## Source material
━━━━━━
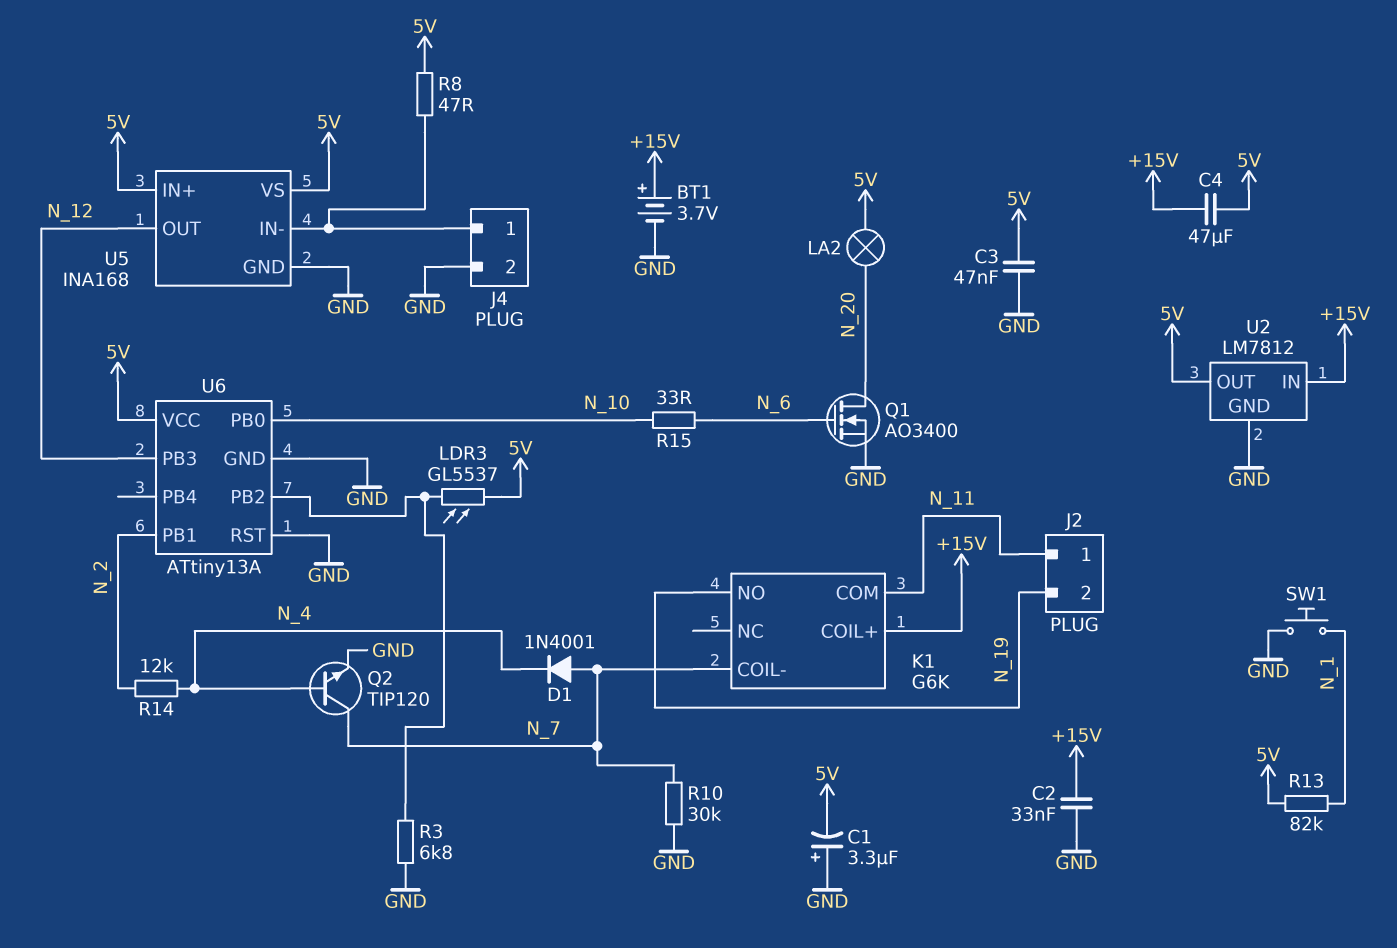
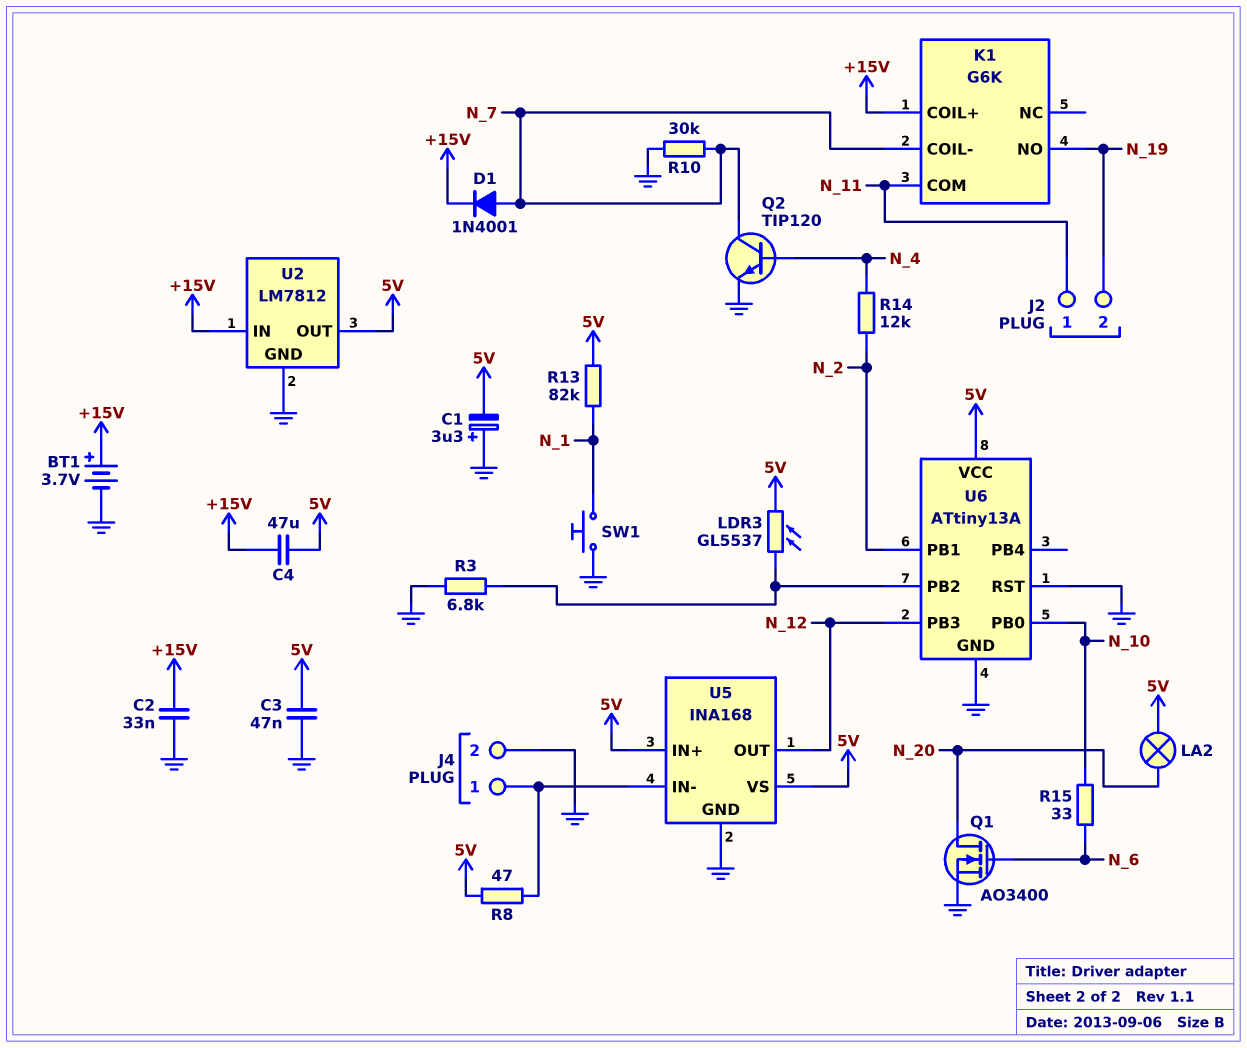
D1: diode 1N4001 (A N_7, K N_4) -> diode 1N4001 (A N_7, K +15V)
━━━━━━
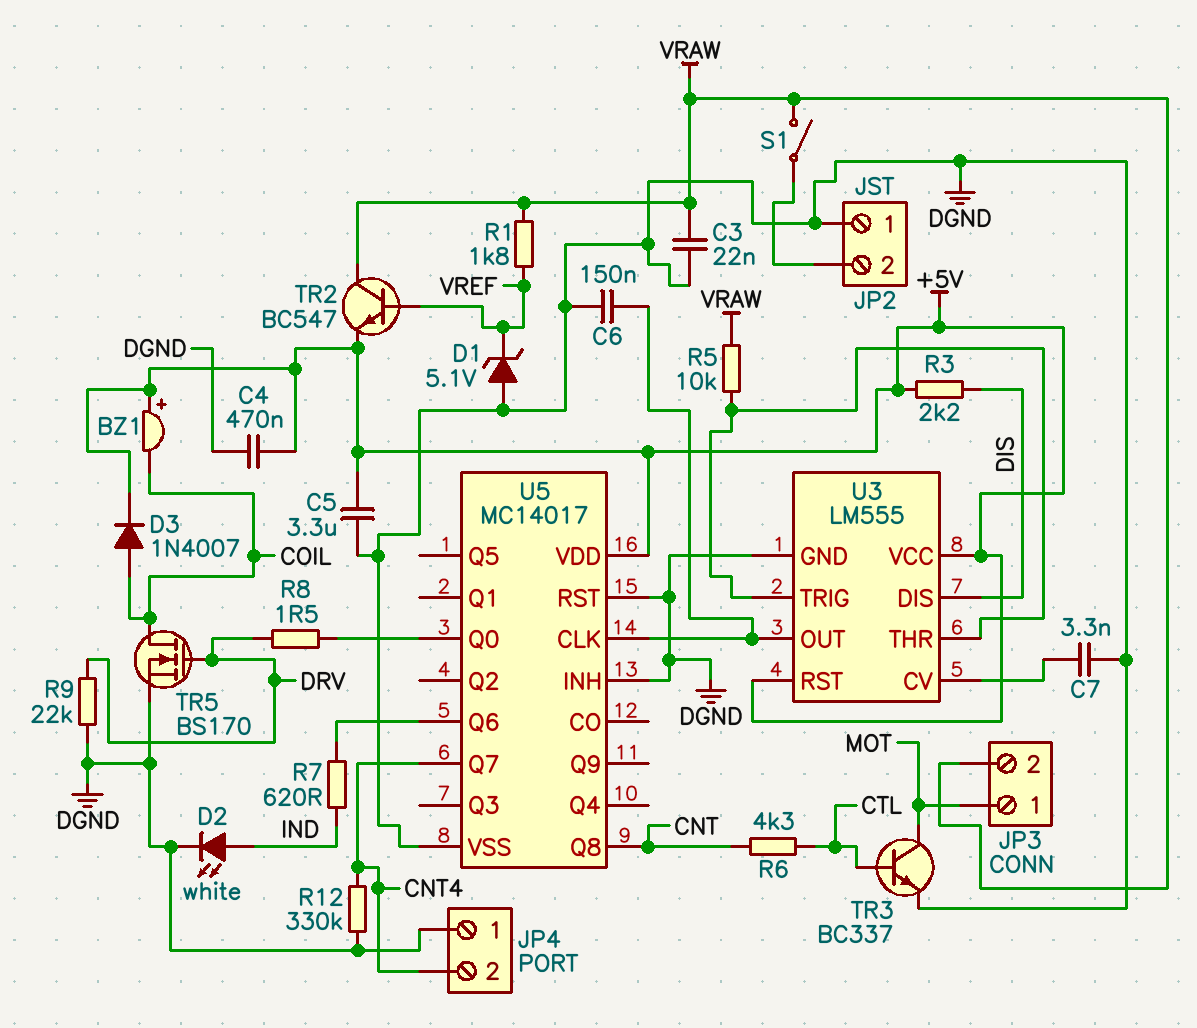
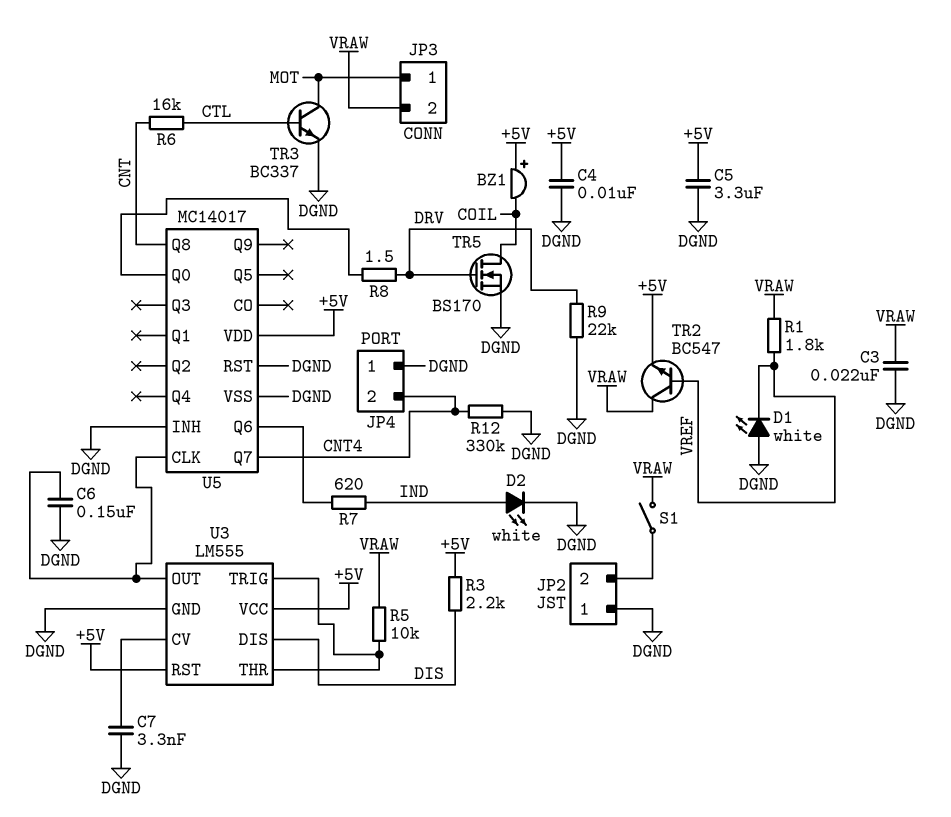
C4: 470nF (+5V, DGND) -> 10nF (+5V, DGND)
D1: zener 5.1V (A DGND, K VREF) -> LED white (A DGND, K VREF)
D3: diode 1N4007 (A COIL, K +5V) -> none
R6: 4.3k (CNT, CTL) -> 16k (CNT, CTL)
━━━━━━
## What you will do
Where a line of the entries holds the string "diode", include it in the count, and give only the final number.

## Response
2